▶ _What to work on_:
Only one stretch of the data below is wanted: the lines starting at the one with "grey dice [587,118,638,162]" and ending at the one with "orange carrot [340,300,377,382] -> none", both included, given again exactly.

▶ _Records for processing_:
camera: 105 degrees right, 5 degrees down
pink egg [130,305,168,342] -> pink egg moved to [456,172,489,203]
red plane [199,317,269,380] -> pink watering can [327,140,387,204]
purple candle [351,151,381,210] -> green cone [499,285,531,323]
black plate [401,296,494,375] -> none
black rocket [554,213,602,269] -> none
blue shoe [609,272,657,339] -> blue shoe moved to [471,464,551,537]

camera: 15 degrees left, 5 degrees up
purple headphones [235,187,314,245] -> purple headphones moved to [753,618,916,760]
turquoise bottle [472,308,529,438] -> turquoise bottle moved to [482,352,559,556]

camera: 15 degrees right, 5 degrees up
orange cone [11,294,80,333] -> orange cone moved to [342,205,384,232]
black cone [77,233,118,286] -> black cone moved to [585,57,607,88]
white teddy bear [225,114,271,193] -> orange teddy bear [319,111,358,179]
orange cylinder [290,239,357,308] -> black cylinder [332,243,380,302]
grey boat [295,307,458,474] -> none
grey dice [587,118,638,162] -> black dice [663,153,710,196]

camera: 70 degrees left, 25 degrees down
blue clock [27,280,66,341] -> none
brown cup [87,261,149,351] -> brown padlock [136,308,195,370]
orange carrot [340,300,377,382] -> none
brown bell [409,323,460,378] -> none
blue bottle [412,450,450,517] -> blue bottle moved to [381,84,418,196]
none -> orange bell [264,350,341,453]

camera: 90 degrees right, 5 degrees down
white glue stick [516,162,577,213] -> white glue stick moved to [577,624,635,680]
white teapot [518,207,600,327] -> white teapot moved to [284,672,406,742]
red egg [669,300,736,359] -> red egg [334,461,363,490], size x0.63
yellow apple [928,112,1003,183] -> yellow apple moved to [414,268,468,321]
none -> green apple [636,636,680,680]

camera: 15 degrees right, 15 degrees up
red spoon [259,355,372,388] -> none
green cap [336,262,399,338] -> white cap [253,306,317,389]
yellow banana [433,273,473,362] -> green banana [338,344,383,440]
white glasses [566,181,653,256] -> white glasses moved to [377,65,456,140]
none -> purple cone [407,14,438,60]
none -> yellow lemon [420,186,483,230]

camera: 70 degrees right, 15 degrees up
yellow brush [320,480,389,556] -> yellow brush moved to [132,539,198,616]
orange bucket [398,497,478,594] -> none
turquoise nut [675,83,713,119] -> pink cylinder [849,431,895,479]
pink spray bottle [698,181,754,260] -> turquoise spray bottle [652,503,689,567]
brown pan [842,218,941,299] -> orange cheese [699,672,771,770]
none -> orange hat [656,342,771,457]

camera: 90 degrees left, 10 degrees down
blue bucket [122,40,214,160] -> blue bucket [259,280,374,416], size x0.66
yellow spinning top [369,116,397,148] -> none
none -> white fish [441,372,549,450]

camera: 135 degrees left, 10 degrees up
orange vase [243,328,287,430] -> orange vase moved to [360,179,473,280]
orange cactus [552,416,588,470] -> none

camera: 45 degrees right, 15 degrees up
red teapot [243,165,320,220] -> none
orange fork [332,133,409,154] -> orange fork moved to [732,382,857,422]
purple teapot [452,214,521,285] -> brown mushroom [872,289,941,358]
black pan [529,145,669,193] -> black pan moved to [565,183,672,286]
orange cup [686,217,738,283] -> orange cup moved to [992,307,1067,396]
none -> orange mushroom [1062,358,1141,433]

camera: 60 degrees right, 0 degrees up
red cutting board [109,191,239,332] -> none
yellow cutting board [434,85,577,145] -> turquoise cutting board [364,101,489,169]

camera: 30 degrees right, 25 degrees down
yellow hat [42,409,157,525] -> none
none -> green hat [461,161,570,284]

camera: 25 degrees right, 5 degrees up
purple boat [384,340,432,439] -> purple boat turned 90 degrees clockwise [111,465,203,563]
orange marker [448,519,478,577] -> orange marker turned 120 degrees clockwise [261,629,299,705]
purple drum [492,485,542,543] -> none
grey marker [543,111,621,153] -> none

▶ _Written solution_:
grey dice [587,118,638,162] -> black dice [663,153,710,196]

camera: 70 degrees left, 25 degrees down
blue clock [27,280,66,341] -> none
brown cup [87,261,149,351] -> brown padlock [136,308,195,370]
orange carrot [340,300,377,382] -> none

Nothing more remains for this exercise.